======== DATA EXTRACT
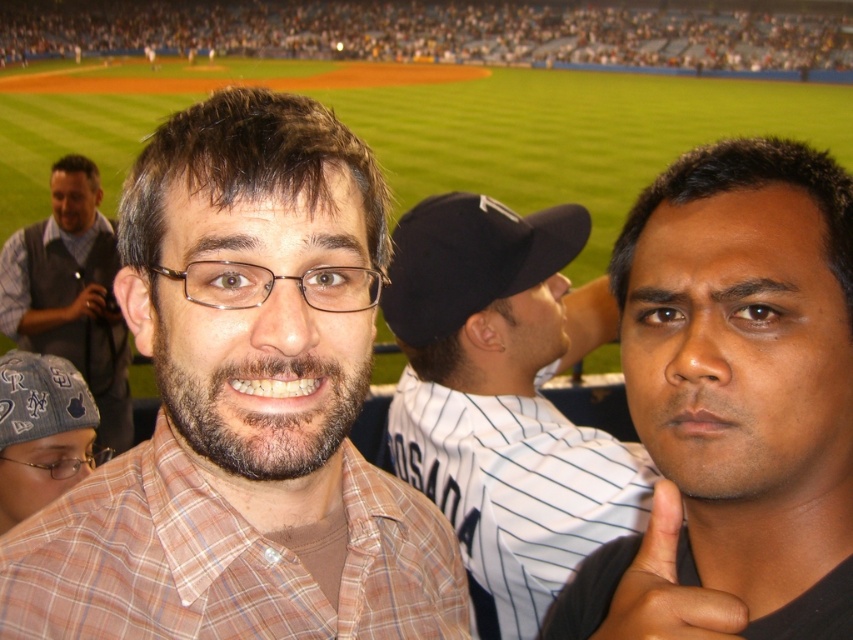
You are a photographer at the baseball stadium and want to capture a photo that includes both the gray vest at left and the dark skin textured hand at right. Based on their positions, which object should be placed on the left side of the photo frame?

The gray vest at left should be placed on the left side of the photo frame since it is positioned to the left of the dark skin textured hand at right.

You are standing at the center of the baseball field and want to throw a baseball to the point marked at coordinates point [177,532]. If your throwing range is 30 inches, will you be able to reach it?

The point [177,532] is 30.44 inches away from the viewer. Since your throwing range is 30 inches, you will not be able to reach it.

You are a photographer standing at the center of the baseball field. You want to take a photo of the gray vest at left and the dark skin textured hand at right. Can you fit both subjects in the frame if your camera has a 2.5 meter wide field of view?

The gray vest at left is 3.70 meters away from the dark skin textured hand at right. Since the distance between them is greater than the camera field of view of 2.5 meters, you cannot fit both subjects in the frame.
================
## ACTIVITY
Copy all of the data above word for word, omitting the pictures.

## SOLUTION FOR THIS TASK
You are a photographer at the baseball stadium and want to capture a photo that includes both the gray vest at left and the dark skin textured hand at right. Based on their positions, which object should be placed on the left side of the photo frame?

The gray vest at left should be placed on the left side of the photo frame since it is positioned to the left of the dark skin textured hand at right.

You are standing at the center of the baseball field and want to throw a baseball to the point marked at coordinates point [177,532]. If your throwing range is 30 inches, will you be able to reach it?

The point [177,532] is 30.44 inches away from the viewer. Since your throwing range is 30 inches, you will not be able to reach it.

You are a photographer standing at the center of the baseball field. You want to take a photo of the gray vest at left and the dark skin textured hand at right. Can you fit both subjects in the frame if your camera has a 2.5 meter wide field of view?

The gray vest at left is 3.70 meters away from the dark skin textured hand at right. Since the distance between them is greater than the camera field of view of 2.5 meters, you cannot fit both subjects in the frame.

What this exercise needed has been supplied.